Exercise objective
Can you quote exactly the stretch of lines from the one with "none -> Buch/grün (499, 302)" through the final line of the material, both ends included?

Exercise materials
----------

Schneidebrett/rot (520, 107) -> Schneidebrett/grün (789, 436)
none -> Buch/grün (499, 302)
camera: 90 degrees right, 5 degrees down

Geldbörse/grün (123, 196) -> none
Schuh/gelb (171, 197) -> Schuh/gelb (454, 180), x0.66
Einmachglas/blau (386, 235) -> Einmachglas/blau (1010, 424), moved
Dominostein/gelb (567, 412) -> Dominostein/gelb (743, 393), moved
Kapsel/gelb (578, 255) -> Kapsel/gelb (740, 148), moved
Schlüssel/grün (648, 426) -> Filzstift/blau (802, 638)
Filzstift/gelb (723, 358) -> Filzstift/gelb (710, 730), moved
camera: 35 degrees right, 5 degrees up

----------

Task solution
none -> Buch/grün (499, 302)
camera: 90 degrees right, 5 degrees down

Geldbörse/grün (123, 196) -> none
Schuh/gelb (171, 197) -> Schuh/gelb (454, 180), x0.66
Einmachglas/blau (386, 235) -> Einmachglas/blau (1010, 424), moved
Dominostein/gelb (567, 412) -> Dominostein/gelb (743, 393), moved
Kapsel/gelb (578, 255) -> Kapsel/gelb (740, 148), moved
Schlüssel/grün (648, 426) -> Filzstift/blau (802, 638)
Filzstift/gelb (723, 358) -> Filzstift/gelb (710, 730), moved
camera: 35 degrees right, 5 degrees up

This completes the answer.